== RECORDS SHOWN ==
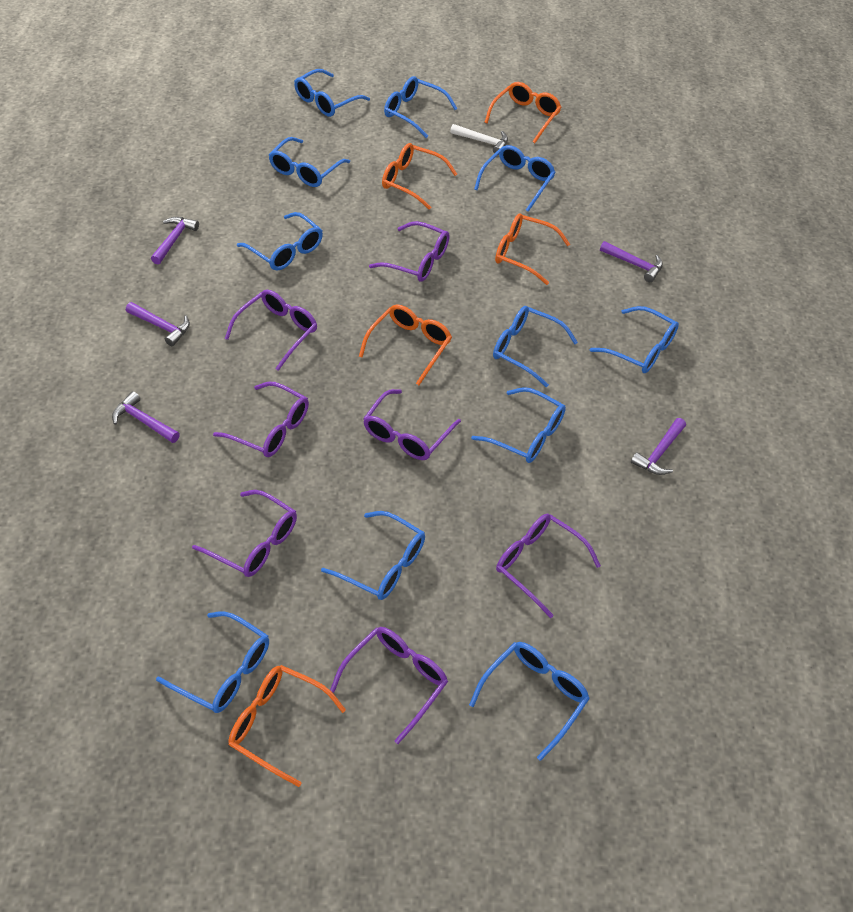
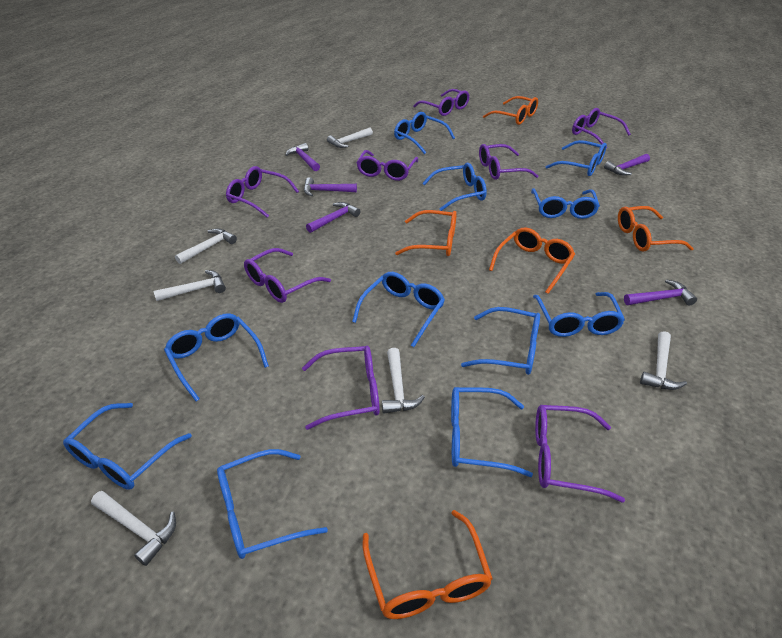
purple glasses: 7 -> 8
white hammer: 1 -> 6

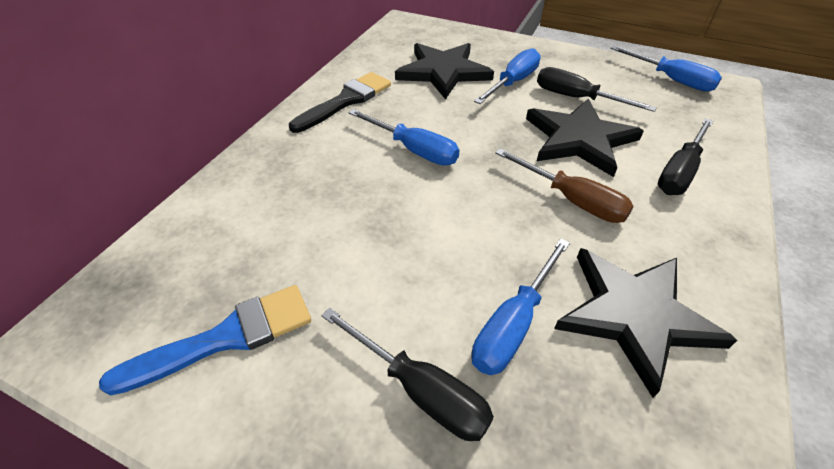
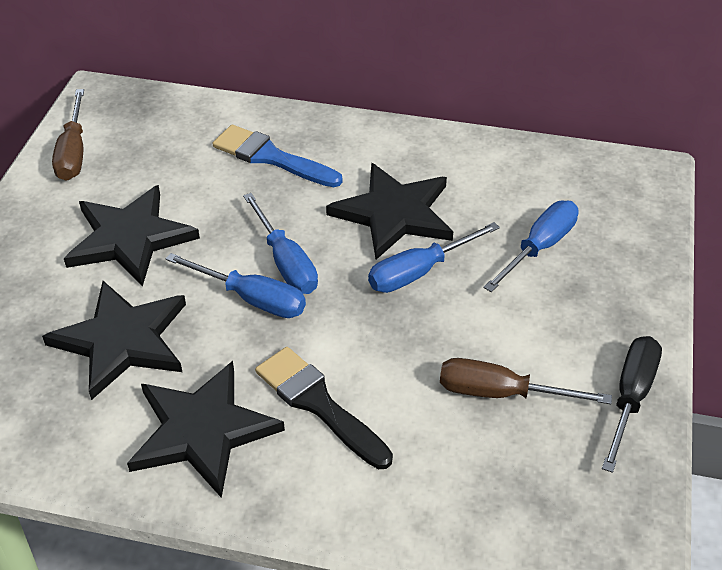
black screwdriver: 3 -> 1
black star: 3 -> 4
brown screwdriver: 1 -> 2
===
[WHAT IS REQUIRED] For the string "screwdriver", show each line of the listing where it appears.

[EXERCISE RESPONSE]
black screwdriver: 3 -> 1
brown screwdriver: 1 -> 2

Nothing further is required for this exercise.